[Before-and-after scene images]
________________
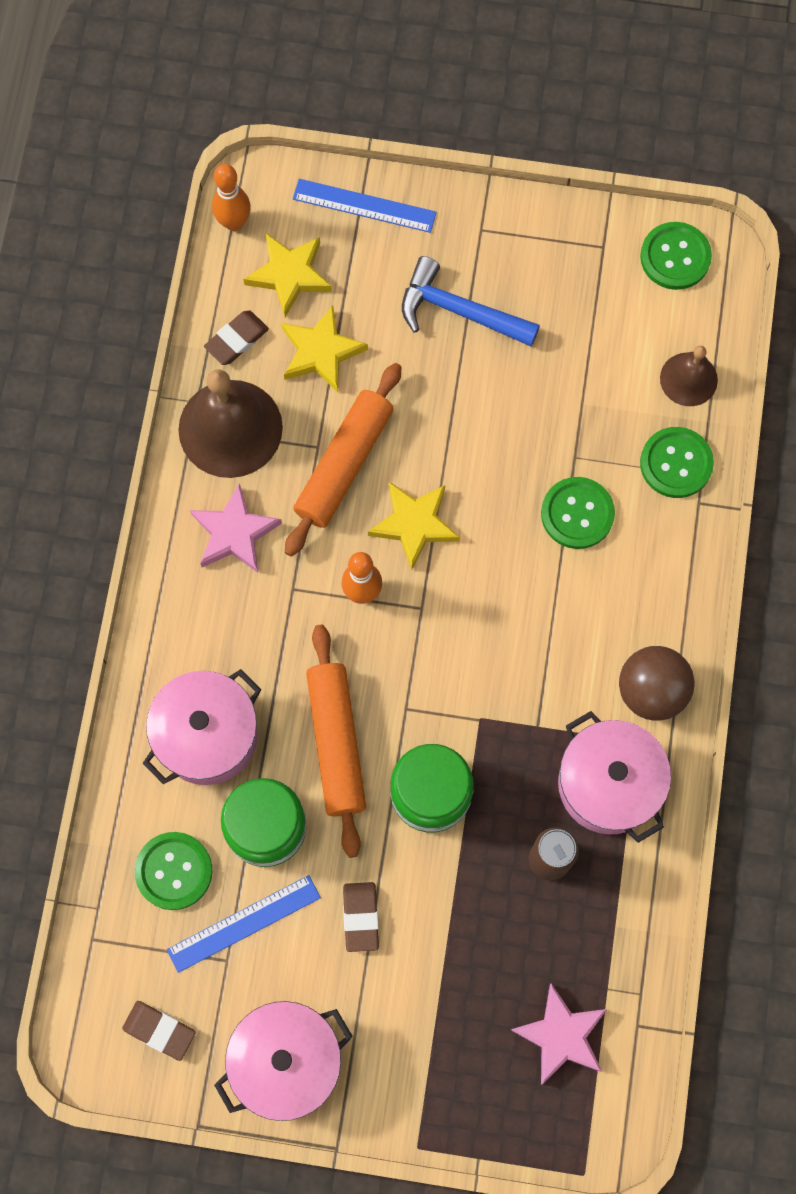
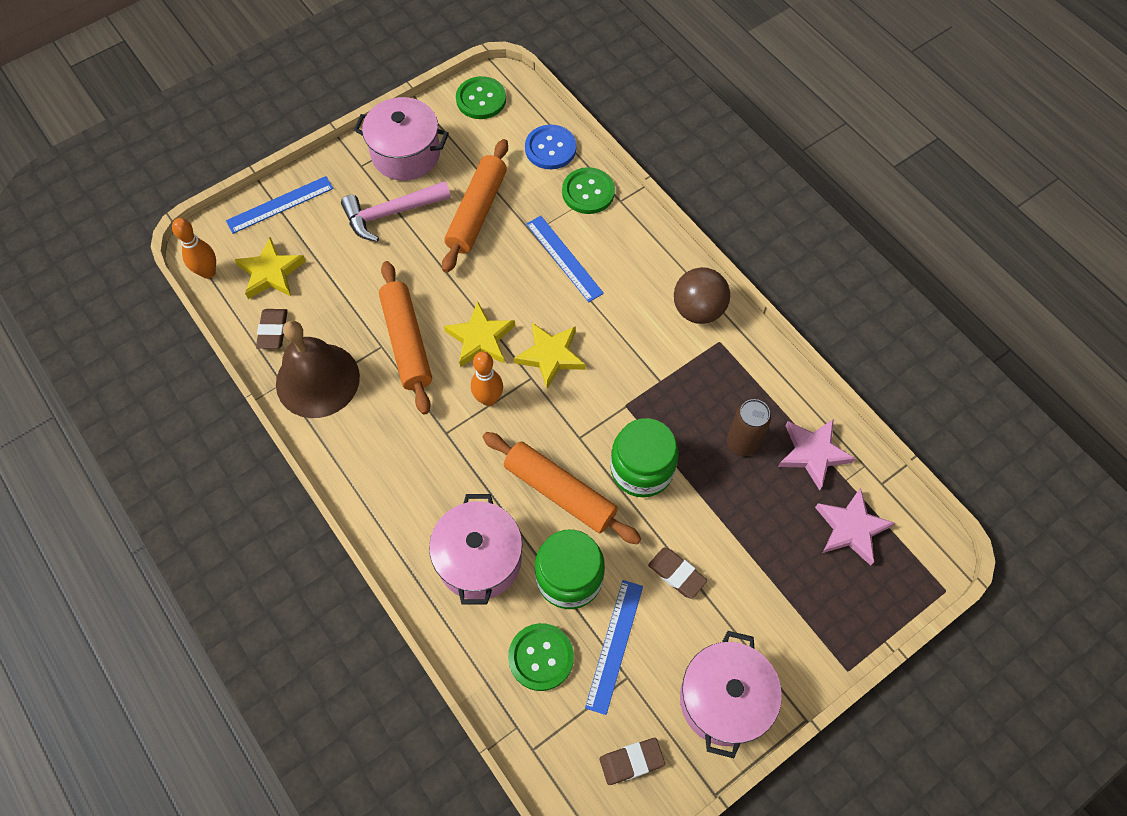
camera: 45 degrees left, 10 degrees down
(234, 533) = (379, 433): pink star -> pink star (813, 453)
(321, 352) = (331, 296): yellow star -> yellow star (550, 356)
(459, 311) = (391, 213): blue hammer -> pink hammer
(543, 385) = (477, 212): none -> orange rolling pin
(577, 514) = (564, 258): green button -> blue ruler
(608, 784) = (729, 375): pink pot -> pink pot (406, 154)
(688, 379) = (550, 148): brown bell -> blue button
________________
### Problem details
Your copy of the records above should be exact and contain no pictures.

### Response to the task
camera: 45 degrees left, 10 degrees down
(234, 533) = (379, 433): pink star -> pink star (813, 453)
(321, 352) = (331, 296): yellow star -> yellow star (550, 356)
(459, 311) = (391, 213): blue hammer -> pink hammer
(543, 385) = (477, 212): none -> orange rolling pin
(577, 514) = (564, 258): green button -> blue ruler
(608, 784) = (729, 375): pink pot -> pink pot (406, 154)
(688, 379) = (550, 148): brown bell -> blue button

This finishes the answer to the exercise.